### Exercise aim:
Repeat all of the data word for word so that only the pictures are missing from the copy.

*** Opening Recorded information ***

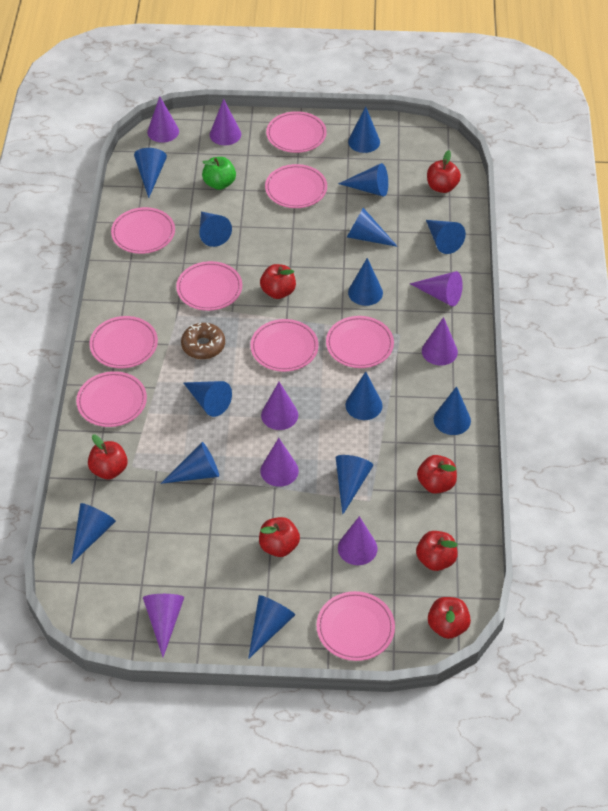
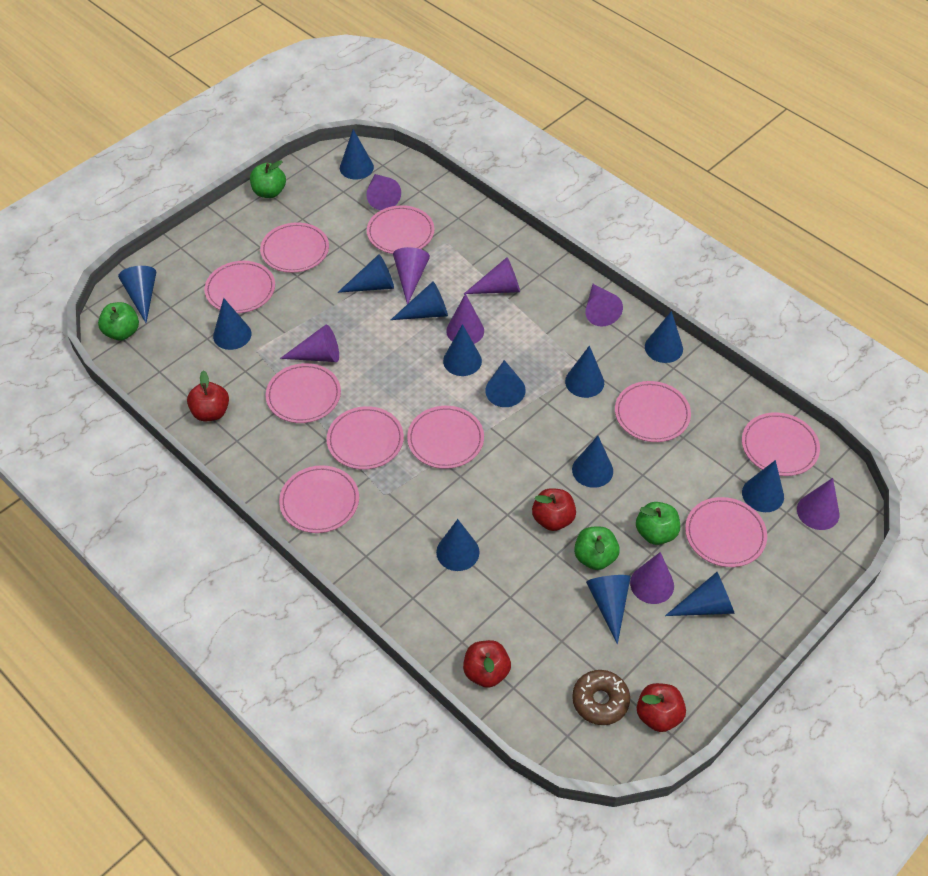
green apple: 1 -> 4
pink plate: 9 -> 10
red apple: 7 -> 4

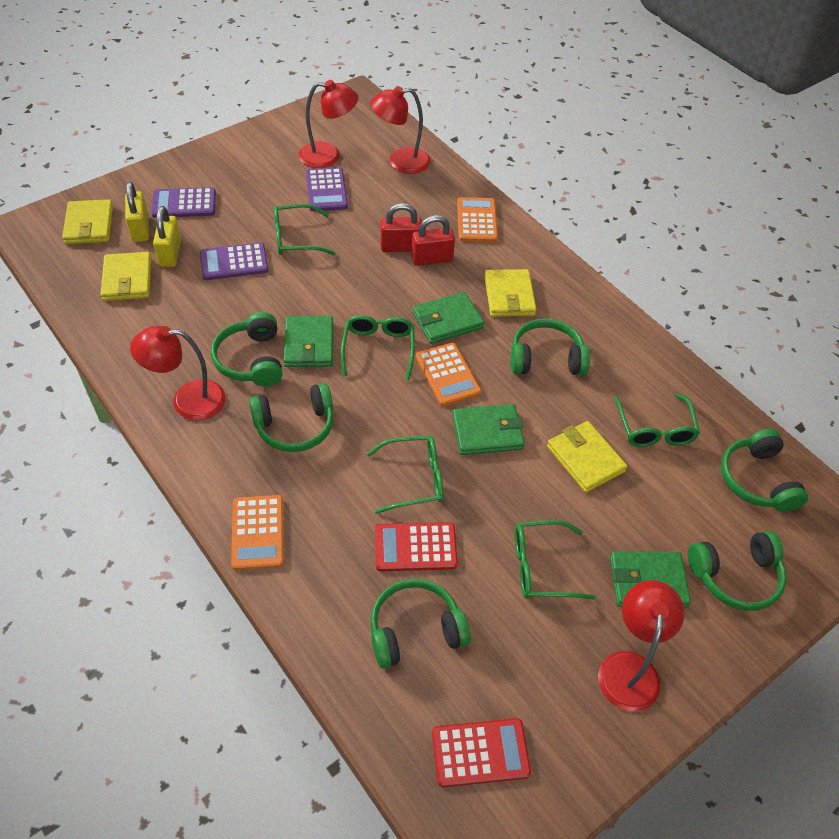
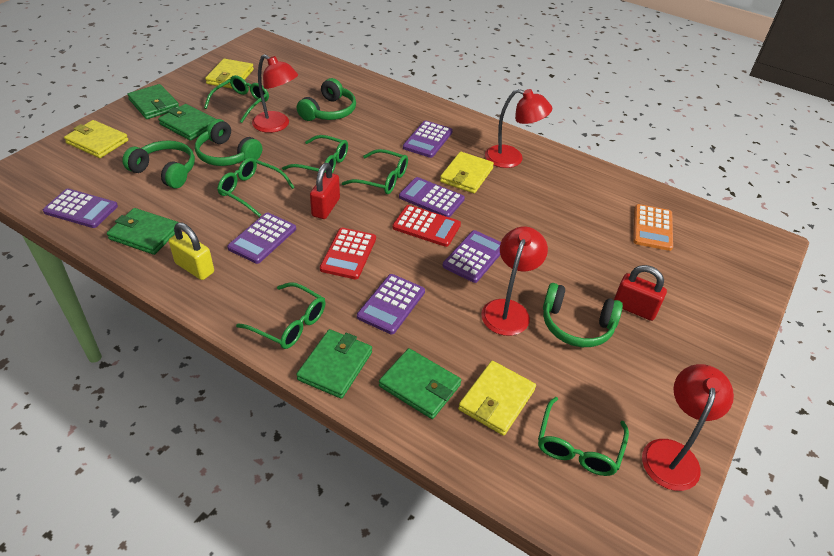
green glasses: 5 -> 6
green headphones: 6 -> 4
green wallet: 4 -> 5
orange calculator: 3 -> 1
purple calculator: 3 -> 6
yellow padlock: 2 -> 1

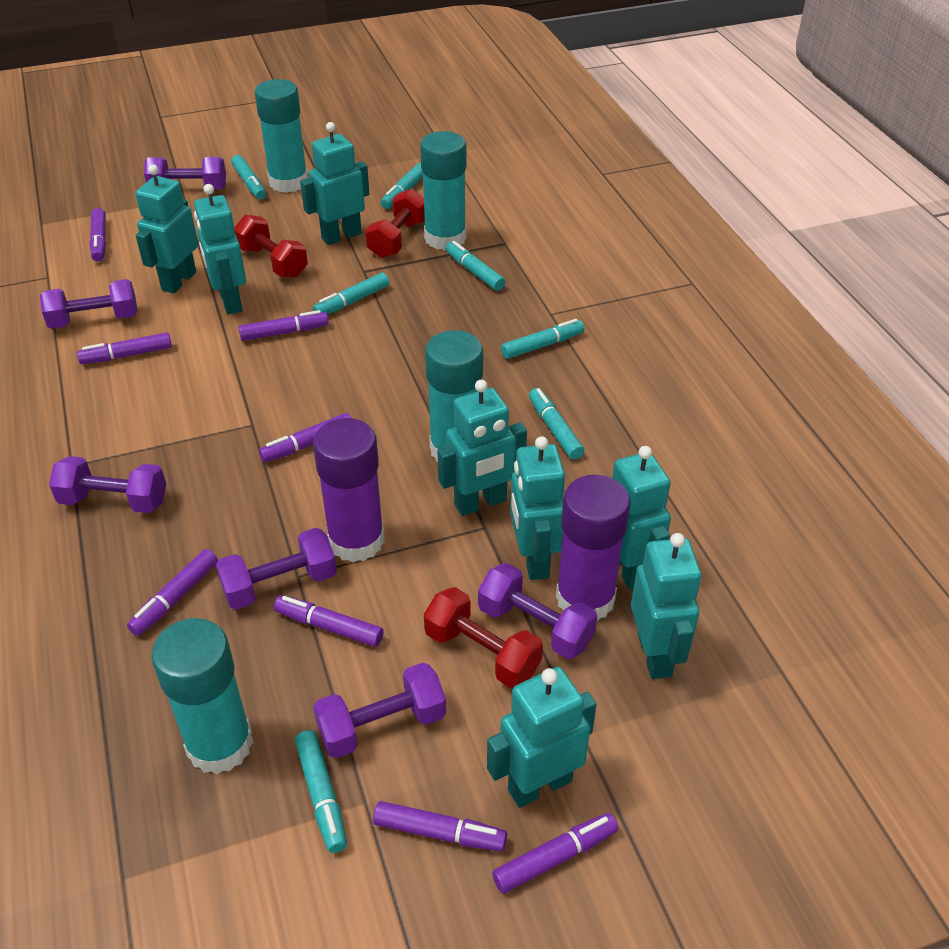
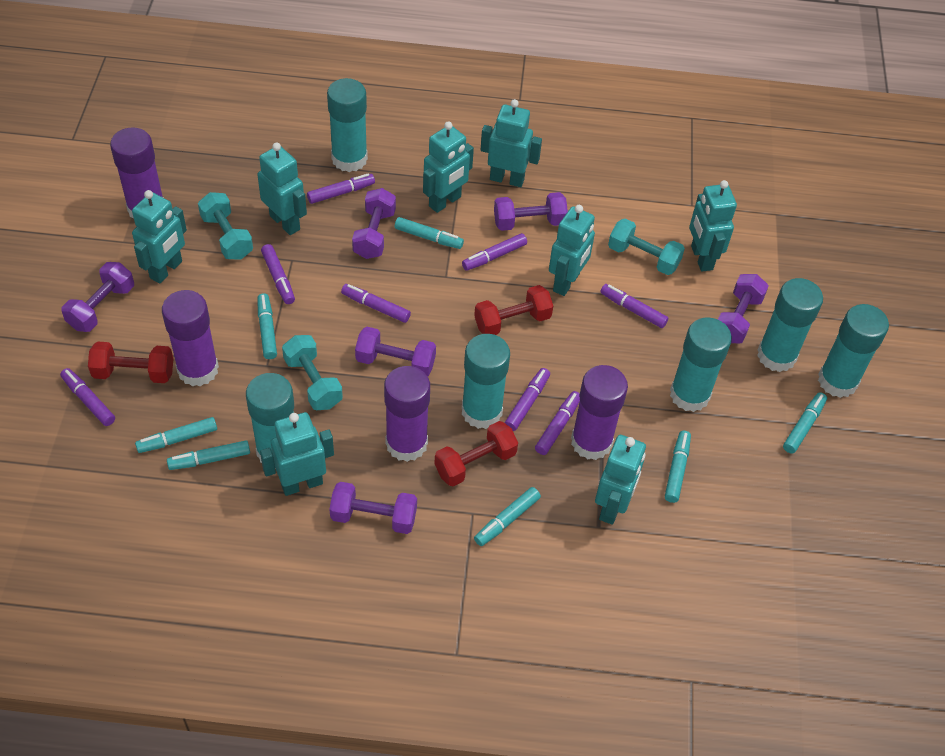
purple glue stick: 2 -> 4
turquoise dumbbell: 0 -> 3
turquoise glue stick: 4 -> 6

*** Closing Recorded information ***

### Task answer:
green apple: 1 -> 4
pink plate: 9 -> 10
red apple: 7 -> 4

green glasses: 5 -> 6
green headphones: 6 -> 4
green wallet: 4 -> 5
orange calculator: 3 -> 1
purple calculator: 3 -> 6
yellow padlock: 2 -> 1

purple glue stick: 2 -> 4
turquoise dumbbell: 0 -> 3
turquoise glue stick: 4 -> 6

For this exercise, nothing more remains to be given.